WHAT TO PRODUCE -
When you reach the line with "none -> white brick A7 level 1" in the data below, begin printing lines exactly, and stop once the line with "purple slope M1:O2" has been printed.

RECORDS TO USE -
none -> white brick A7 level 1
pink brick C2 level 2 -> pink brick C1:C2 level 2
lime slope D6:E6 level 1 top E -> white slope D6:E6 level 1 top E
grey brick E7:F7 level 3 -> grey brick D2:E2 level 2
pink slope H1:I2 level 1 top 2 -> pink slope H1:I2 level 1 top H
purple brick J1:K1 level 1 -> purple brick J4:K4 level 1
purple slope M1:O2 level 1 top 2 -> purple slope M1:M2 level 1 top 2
==
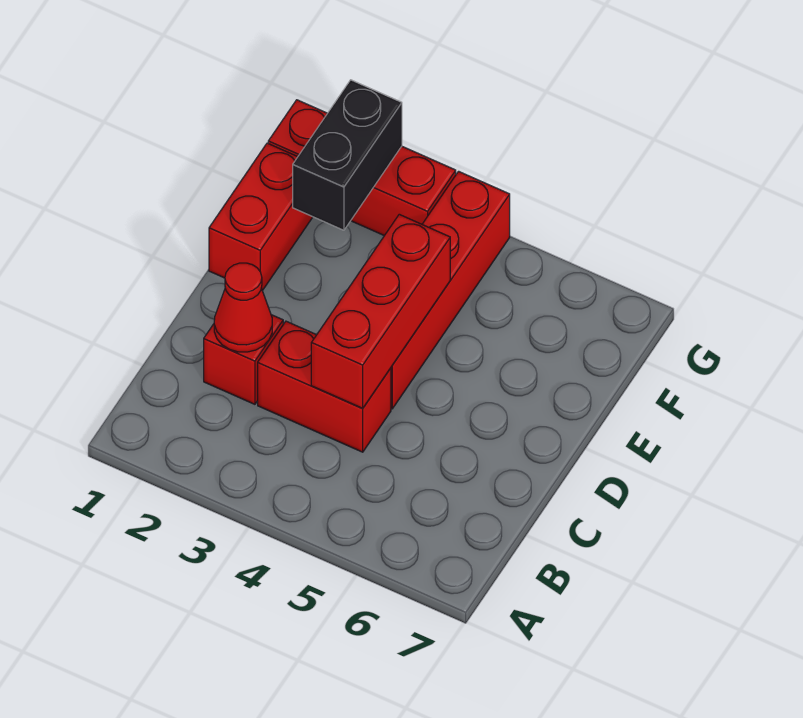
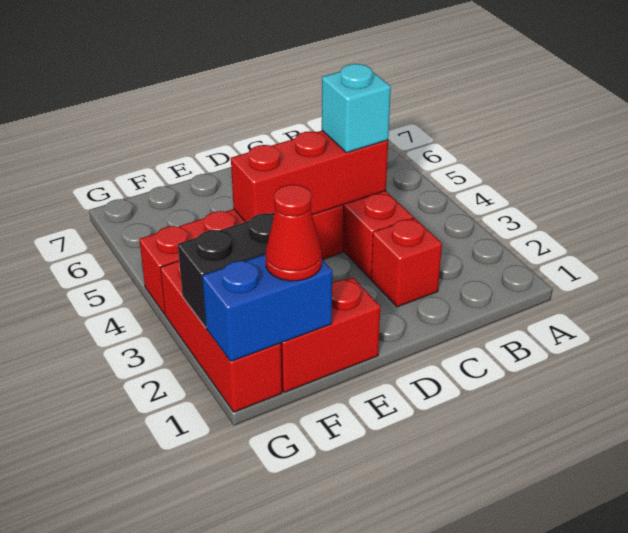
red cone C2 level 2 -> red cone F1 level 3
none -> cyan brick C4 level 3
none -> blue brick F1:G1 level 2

SOLUTION TO THIS PROBLEM -
none -> white brick A7 level 1
pink brick C2 level 2 -> pink brick C1:C2 level 2
lime slope D6:E6 level 1 top E -> white slope D6:E6 level 1 top E
grey brick E7:F7 level 3 -> grey brick D2:E2 level 2
pink slope H1:I2 level 1 top 2 -> pink slope H1:I2 level 1 top H
purple brick J1:K1 level 1 -> purple brick J4:K4 level 1
purple slope M1:O2 level 1 top 2 -> purple slope M1:M2 level 1 top 2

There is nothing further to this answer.